• TASK DESCRIPTION: Find the line with "camera: 145 degrees left, 5 degrees up" in the entries below, then reproduce it and every line after it down to and including the line with "school bell in pure white <828,300,69,95>", exactly.

• DATA TO USE:
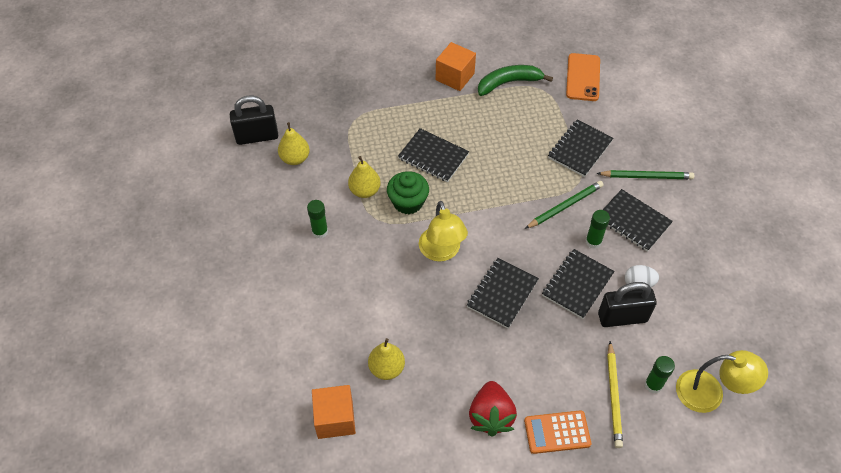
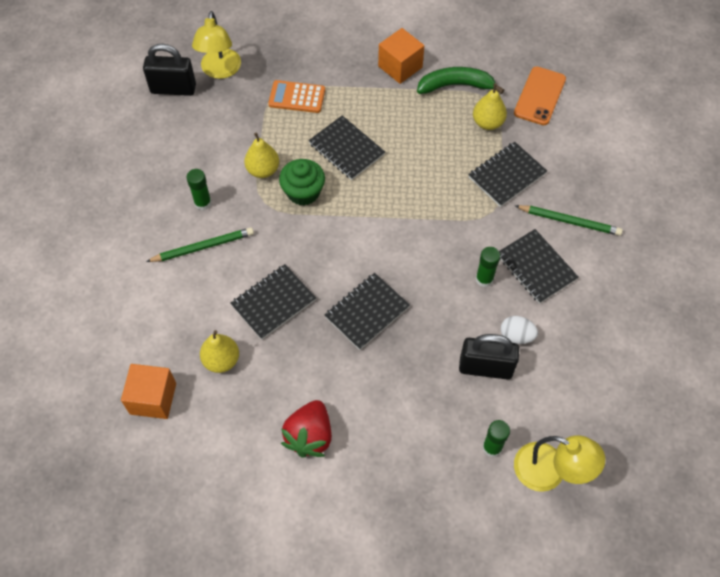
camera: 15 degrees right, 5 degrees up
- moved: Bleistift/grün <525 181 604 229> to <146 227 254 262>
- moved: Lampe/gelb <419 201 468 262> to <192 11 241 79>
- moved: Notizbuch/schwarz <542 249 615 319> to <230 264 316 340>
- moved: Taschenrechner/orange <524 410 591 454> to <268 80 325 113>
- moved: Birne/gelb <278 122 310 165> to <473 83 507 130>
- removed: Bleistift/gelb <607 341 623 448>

--

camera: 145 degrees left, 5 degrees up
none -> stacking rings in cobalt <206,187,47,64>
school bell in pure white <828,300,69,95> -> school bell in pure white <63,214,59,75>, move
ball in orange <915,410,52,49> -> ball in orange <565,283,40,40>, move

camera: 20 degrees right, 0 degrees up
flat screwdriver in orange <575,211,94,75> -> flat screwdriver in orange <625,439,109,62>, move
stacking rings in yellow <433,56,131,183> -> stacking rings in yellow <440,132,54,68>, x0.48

• RESULT BELOW:
camera: 145 degrees left, 5 degrees up
none -> stacking rings in cobalt <206,187,47,64>
school bell in pure white <828,300,69,95> -> school bell in pure white <63,214,59,75>, move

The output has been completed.